▶ **Work to be completed**: Without the pictures, copy all of the data exactly.

▶ **Recorded information**:
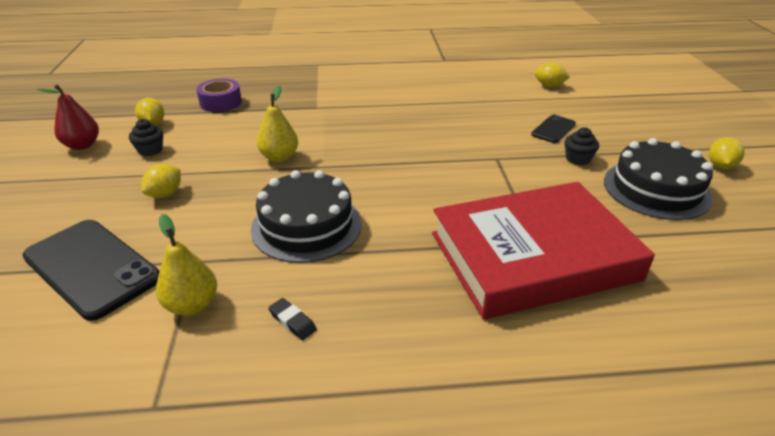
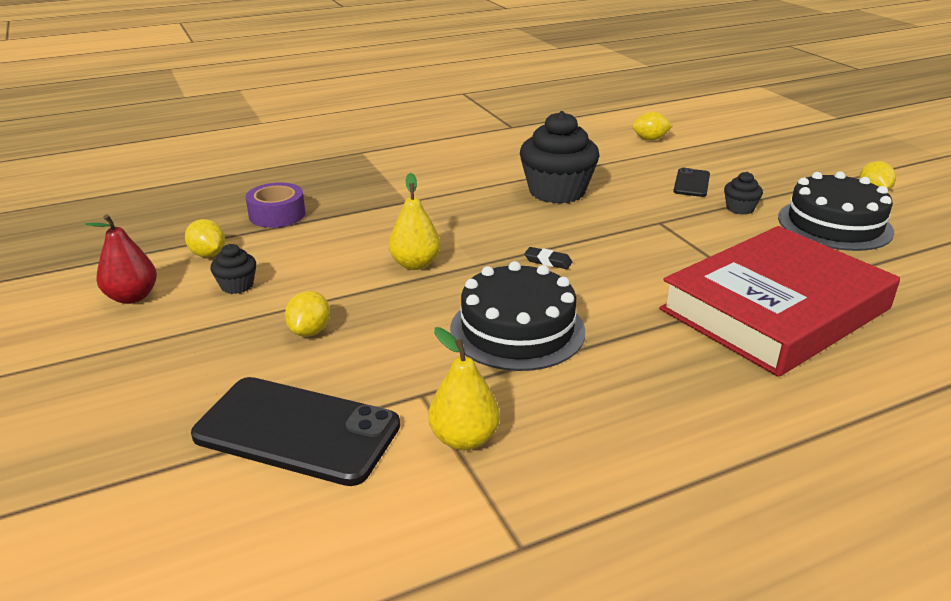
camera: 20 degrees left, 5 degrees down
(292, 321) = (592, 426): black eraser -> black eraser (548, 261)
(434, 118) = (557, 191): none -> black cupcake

▶ **Completed exercise**:
camera: 20 degrees left, 5 degrees down
(292, 321) = (592, 426): black eraser -> black eraser (548, 261)
(434, 118) = (557, 191): none -> black cupcake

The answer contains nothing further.